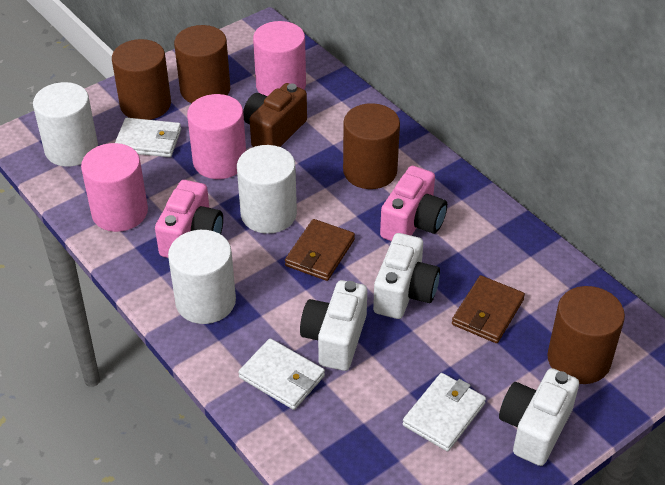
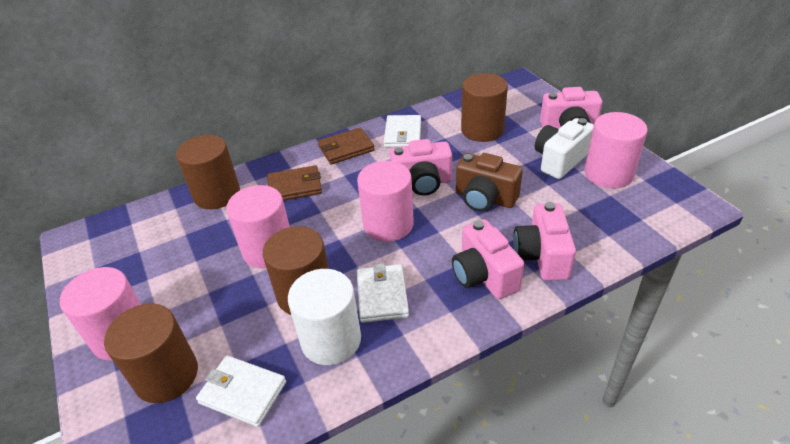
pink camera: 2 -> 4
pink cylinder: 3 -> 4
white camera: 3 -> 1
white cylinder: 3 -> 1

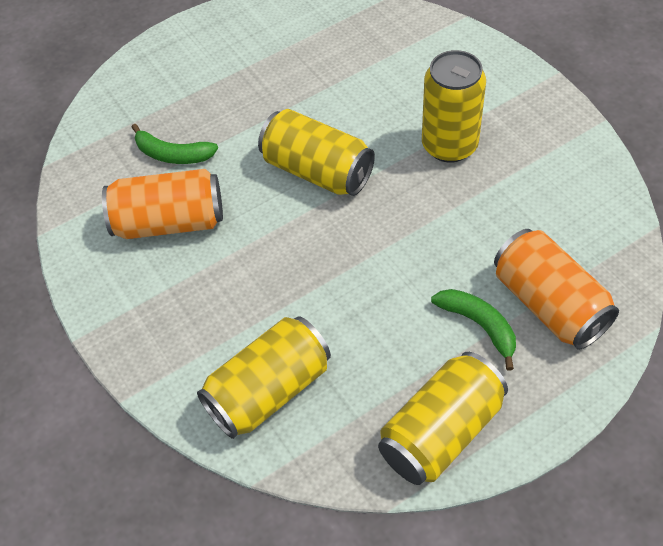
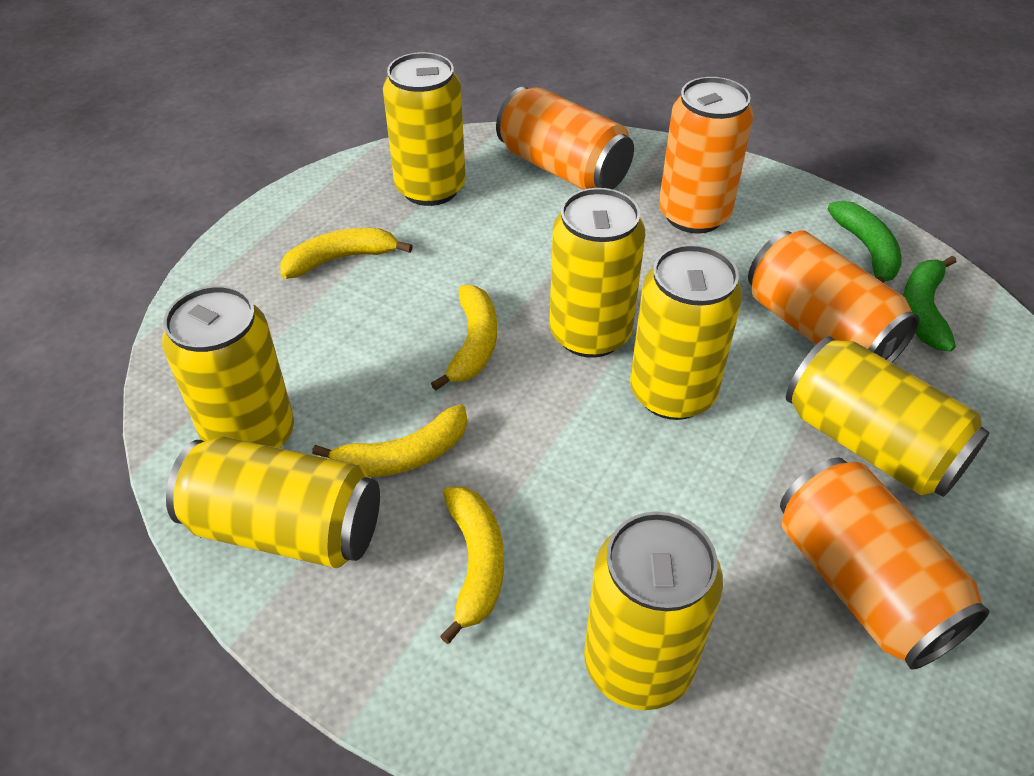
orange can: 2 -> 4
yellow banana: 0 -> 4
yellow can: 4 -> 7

• How to complete this task:
Restate the listing word for word and drop the pictures.

• Answer box:
pink camera: 2 -> 4
pink cylinder: 3 -> 4
white camera: 3 -> 1
white cylinder: 3 -> 1

orange can: 2 -> 4
yellow banana: 0 -> 4
yellow can: 4 -> 7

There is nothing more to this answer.